Wat gevraagd wordt>
Herhaal letterlijk de regels vanaf het begin van de vermeldingen tot en met de regel met "astrolabe (138, 169)".

Gegevensfragmenten>
- - - - -

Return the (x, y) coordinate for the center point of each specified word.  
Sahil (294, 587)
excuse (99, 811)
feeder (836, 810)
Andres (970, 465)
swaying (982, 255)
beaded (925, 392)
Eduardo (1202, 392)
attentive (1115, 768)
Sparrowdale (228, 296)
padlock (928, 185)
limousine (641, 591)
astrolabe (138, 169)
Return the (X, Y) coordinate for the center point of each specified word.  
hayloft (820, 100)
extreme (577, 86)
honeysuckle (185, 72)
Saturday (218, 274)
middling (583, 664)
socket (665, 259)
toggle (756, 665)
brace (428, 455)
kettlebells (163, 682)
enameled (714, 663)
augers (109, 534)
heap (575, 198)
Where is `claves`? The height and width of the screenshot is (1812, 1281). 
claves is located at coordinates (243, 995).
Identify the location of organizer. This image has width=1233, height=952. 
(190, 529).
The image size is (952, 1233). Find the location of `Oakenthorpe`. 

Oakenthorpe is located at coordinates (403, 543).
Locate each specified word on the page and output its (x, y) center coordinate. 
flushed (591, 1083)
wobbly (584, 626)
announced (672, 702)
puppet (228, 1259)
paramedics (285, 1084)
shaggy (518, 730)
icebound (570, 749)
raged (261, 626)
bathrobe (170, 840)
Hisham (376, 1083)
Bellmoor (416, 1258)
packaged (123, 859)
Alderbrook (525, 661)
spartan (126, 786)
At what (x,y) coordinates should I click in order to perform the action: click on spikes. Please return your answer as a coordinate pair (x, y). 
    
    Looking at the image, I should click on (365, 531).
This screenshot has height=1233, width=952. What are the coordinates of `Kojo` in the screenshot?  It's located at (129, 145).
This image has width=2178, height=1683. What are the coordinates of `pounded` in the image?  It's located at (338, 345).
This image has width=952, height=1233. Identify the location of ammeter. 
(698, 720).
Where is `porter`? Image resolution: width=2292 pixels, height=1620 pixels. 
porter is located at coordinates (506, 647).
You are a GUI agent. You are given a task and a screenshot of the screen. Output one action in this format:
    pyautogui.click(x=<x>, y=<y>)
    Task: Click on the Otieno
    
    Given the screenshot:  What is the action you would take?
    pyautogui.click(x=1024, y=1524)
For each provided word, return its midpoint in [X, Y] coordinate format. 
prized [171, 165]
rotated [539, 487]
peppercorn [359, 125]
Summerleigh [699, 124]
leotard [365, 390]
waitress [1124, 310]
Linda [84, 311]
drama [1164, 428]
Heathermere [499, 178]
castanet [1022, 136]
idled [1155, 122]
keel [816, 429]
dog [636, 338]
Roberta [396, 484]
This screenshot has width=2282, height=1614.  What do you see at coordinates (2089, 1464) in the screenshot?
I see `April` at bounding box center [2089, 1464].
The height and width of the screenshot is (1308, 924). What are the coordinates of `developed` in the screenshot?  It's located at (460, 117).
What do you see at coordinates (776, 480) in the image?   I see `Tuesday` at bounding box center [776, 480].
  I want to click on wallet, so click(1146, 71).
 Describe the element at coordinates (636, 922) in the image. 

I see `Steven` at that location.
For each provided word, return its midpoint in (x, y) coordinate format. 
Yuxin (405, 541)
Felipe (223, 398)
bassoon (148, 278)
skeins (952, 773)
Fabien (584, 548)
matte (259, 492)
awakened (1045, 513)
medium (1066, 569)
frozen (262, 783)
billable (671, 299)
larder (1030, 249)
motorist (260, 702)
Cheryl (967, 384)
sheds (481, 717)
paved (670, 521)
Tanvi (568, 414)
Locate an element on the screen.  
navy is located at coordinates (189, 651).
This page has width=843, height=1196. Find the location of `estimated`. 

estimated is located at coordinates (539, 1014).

- - - - -

Uitvoer>
Return the (x, y) coordinate for the center point of each specified word.  
Sahil (294, 587)
excuse (99, 811)
feeder (836, 810)
Andres (970, 465)
swaying (982, 255)
beaded (925, 392)
Eduardo (1202, 392)
attentive (1115, 768)
Sparrowdale (228, 296)
padlock (928, 185)
limousine (641, 591)
astrolabe (138, 169)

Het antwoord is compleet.